INFORMATION GIVEN:
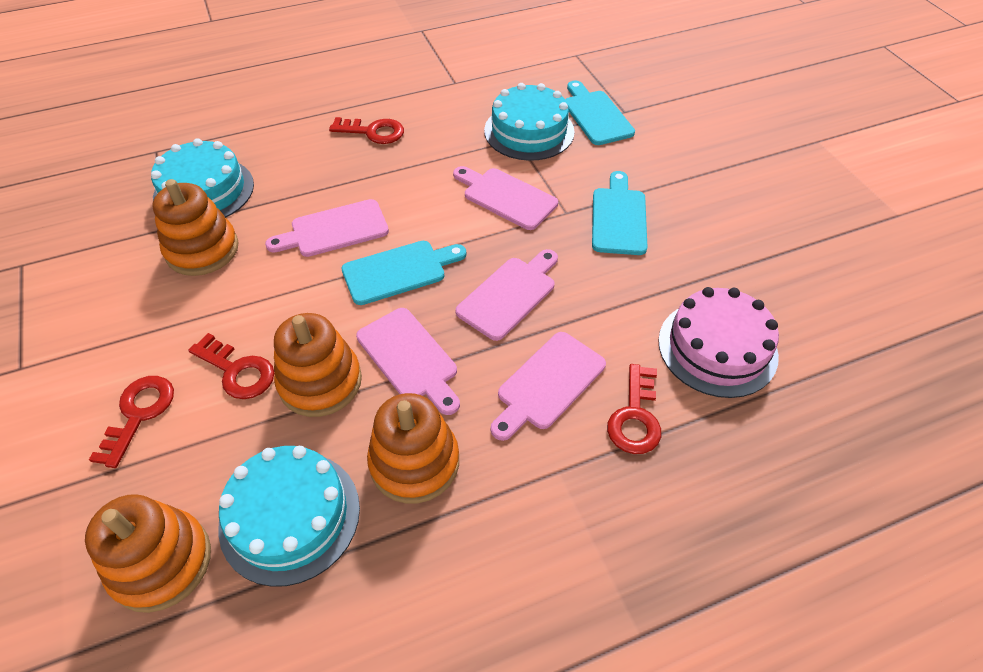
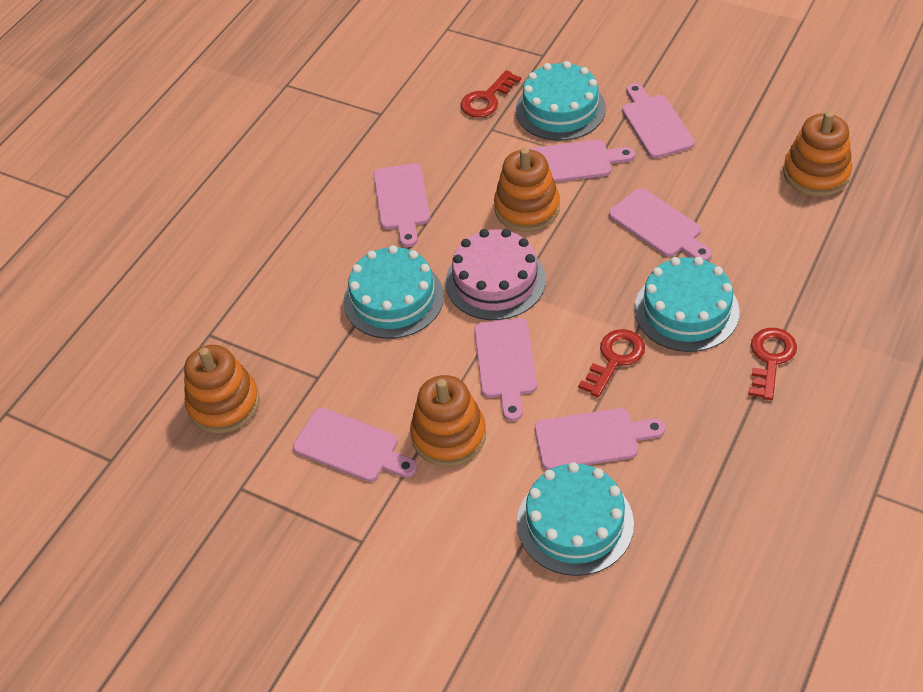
pink cutting board: 5 -> 7
red key: 4 -> 3
turquoise cake: 3 -> 4
turquoise cutting board: 3 -> 0

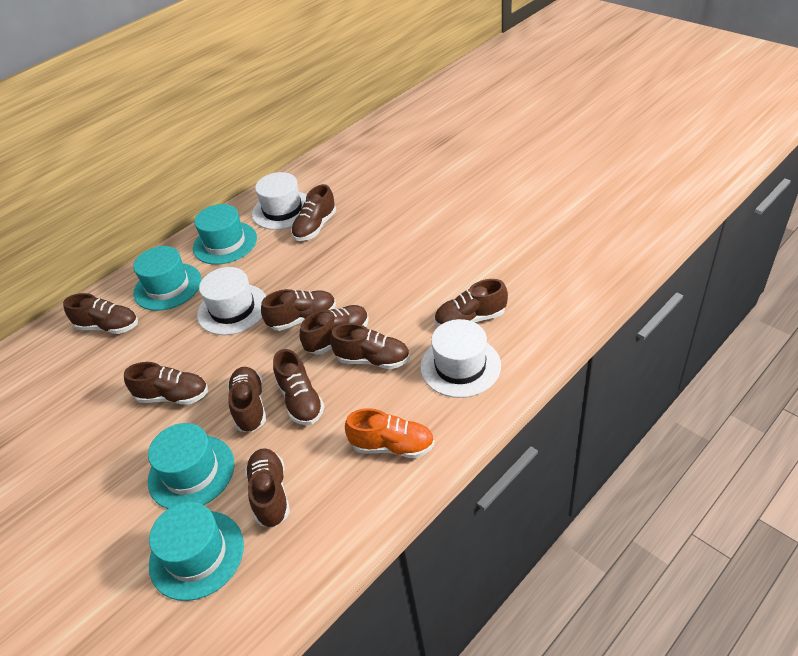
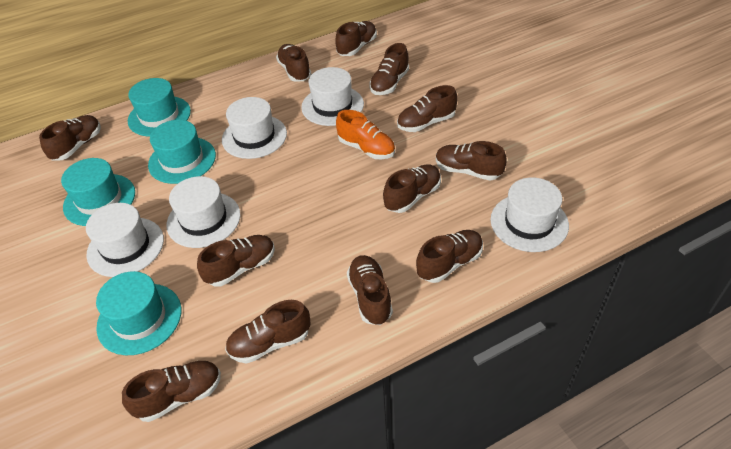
brown shoe: 10 -> 12
white hat: 3 -> 5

WHAT YOU SHOULD DO: Take every line from the listing above that includes the word "cutting" and copy it.

EXERCISE RESULT:
pink cutting board: 5 -> 7
turquoise cutting board: 3 -> 0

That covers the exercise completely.